Exercise material START

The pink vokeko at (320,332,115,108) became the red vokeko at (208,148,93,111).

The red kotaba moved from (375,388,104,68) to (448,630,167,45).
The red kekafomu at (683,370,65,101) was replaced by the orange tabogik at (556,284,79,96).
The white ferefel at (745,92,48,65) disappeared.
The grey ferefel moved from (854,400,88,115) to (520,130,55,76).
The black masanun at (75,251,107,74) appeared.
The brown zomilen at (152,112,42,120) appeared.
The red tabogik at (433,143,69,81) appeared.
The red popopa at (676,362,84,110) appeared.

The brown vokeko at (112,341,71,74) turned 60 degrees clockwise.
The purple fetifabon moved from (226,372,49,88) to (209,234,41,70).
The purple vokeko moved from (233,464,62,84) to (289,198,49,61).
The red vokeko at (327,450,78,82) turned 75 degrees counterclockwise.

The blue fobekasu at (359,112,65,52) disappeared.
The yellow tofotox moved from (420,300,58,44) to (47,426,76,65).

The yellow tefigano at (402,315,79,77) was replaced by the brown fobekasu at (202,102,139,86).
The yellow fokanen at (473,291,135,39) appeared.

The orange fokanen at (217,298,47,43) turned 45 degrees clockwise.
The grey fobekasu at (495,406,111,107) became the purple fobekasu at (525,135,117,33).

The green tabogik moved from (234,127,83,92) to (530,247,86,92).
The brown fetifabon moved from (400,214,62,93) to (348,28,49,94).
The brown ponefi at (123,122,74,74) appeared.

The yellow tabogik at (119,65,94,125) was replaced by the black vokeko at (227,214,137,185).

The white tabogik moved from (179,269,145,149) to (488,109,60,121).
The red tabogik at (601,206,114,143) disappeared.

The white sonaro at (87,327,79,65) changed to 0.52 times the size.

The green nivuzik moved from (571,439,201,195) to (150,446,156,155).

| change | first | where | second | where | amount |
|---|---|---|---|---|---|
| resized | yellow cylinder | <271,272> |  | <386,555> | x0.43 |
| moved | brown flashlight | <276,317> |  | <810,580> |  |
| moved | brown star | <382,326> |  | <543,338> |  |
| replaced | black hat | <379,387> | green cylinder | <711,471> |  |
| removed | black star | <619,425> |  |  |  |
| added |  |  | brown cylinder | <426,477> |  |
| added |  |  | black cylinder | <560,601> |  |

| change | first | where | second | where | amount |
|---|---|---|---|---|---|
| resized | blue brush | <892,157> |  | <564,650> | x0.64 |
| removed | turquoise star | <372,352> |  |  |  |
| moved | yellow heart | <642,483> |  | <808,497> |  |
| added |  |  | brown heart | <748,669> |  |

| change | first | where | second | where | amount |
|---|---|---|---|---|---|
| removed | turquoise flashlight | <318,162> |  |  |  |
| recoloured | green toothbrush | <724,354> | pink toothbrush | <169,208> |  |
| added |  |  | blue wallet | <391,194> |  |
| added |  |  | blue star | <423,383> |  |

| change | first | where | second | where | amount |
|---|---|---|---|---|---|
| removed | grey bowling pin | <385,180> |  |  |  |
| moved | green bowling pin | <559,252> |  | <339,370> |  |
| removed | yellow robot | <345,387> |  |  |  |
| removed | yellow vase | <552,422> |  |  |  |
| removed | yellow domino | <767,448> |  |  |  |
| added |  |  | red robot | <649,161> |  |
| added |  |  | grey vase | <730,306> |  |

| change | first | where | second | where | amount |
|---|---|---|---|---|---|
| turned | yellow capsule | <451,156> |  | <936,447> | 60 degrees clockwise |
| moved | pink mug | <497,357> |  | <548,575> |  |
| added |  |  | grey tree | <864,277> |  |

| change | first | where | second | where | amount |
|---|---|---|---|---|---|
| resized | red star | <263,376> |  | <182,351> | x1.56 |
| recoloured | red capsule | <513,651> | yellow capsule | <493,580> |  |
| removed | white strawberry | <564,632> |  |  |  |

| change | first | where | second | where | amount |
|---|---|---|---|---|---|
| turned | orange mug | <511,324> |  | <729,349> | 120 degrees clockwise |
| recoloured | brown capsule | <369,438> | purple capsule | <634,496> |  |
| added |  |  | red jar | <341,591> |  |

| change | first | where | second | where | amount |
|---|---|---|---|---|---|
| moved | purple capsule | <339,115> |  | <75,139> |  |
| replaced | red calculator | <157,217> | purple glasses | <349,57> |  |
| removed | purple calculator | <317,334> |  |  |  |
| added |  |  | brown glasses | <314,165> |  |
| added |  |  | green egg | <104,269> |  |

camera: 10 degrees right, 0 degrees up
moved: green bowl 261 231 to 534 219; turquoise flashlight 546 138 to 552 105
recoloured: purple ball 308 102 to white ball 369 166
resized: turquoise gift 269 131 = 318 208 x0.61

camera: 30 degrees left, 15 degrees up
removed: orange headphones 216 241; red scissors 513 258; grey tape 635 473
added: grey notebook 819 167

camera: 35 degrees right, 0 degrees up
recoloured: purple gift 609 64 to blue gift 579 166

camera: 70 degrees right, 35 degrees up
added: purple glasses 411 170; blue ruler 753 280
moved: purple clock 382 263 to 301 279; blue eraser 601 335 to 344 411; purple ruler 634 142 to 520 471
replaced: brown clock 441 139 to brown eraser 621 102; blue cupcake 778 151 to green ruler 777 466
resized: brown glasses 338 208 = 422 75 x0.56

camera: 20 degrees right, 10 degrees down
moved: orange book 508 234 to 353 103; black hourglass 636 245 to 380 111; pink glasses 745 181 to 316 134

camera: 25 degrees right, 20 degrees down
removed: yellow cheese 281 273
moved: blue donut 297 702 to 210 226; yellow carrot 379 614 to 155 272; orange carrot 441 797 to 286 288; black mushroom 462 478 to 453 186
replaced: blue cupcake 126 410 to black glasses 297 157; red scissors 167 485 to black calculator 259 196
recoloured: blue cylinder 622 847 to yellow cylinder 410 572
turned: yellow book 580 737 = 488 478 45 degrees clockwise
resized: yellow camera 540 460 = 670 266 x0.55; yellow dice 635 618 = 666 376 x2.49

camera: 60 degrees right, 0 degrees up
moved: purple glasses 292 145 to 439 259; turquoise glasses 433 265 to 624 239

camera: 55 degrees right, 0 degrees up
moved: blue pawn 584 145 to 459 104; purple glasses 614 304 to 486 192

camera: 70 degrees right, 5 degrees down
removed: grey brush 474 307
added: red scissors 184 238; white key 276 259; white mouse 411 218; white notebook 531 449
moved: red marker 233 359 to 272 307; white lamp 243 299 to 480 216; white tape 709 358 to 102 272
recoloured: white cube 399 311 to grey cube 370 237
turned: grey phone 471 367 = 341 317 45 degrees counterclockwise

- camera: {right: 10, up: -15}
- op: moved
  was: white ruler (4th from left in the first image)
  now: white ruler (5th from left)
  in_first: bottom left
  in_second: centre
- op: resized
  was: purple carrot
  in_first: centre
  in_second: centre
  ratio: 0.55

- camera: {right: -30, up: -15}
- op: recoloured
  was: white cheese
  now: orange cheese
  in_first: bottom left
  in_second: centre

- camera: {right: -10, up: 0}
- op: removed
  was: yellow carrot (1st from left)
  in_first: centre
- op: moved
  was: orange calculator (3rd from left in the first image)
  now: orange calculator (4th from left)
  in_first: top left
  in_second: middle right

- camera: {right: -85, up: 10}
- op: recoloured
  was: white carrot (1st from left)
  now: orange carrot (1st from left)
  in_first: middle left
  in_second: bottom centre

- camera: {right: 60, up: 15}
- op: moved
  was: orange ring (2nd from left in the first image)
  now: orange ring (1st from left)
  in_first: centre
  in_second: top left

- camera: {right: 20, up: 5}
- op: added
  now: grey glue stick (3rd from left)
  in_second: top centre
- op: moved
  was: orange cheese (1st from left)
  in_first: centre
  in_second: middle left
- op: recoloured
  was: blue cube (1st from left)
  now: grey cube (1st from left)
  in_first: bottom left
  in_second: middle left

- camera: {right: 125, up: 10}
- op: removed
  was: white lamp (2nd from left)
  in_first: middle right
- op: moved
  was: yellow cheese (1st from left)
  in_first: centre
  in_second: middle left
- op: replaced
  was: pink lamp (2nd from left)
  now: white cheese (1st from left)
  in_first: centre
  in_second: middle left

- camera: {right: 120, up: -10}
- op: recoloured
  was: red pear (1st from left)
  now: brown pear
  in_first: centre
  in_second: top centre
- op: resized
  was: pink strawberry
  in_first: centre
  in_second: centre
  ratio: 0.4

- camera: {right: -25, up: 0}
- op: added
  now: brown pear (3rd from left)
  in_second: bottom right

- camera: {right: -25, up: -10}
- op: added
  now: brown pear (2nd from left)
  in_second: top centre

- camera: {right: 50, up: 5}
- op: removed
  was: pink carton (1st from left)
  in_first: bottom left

Exercise material END

Required work:
Starting at the first line of the records, print each line exactly, stopping after the line that contains "brown star |".

Finished exercise:
The pink vokeko at (320,332,115,108) became the red vokeko at (208,148,93,111).

The red kotaba moved from (375,388,104,68) to (448,630,167,45).
The red kekafomu at (683,370,65,101) was replaced by the orange tabogik at (556,284,79,96).
The white ferefel at (745,92,48,65) disappeared.
The grey ferefel moved from (854,400,88,115) to (520,130,55,76).
The black masanun at (75,251,107,74) appeared.
The brown zomilen at (152,112,42,120) appeared.
The red tabogik at (433,143,69,81) appeared.
The red popopa at (676,362,84,110) appeared.

The brown vokeko at (112,341,71,74) turned 60 degrees clockwise.
The purple fetifabon moved from (226,372,49,88) to (209,234,41,70).
The purple vokeko moved from (233,464,62,84) to (289,198,49,61).
The red vokeko at (327,450,78,82) turned 75 degrees counterclockwise.

The blue fobekasu at (359,112,65,52) disappeared.
The yellow tofotox moved from (420,300,58,44) to (47,426,76,65).

The yellow tefigano at (402,315,79,77) was replaced by the brown fobekasu at (202,102,139,86).
The yellow fokanen at (473,291,135,39) appeared.

The orange fokanen at (217,298,47,43) turned 45 degrees clockwise.
The grey fobekasu at (495,406,111,107) became the purple fobekasu at (525,135,117,33).

The green tabogik moved from (234,127,83,92) to (530,247,86,92).
The brown fetifabon moved from (400,214,62,93) to (348,28,49,94).
The brown ponefi at (123,122,74,74) appeared.

The yellow tabogik at (119,65,94,125) was replaced by the black vokeko at (227,214,137,185).

The white tabogik moved from (179,269,145,149) to (488,109,60,121).
The red tabogik at (601,206,114,143) disappeared.

The white sonaro at (87,327,79,65) changed to 0.52 times the size.

The green nivuzik moved from (571,439,201,195) to (150,446,156,155).

| change | first | where | second | where | amount |
|---|---|---|---|---|---|
| resized | yellow cylinder | <271,272> |  | <386,555> | x0.43 |
| moved | brown flashlight | <276,317> |  | <810,580> |  |
| moved | brown star | <382,326> |  | <543,338> |  |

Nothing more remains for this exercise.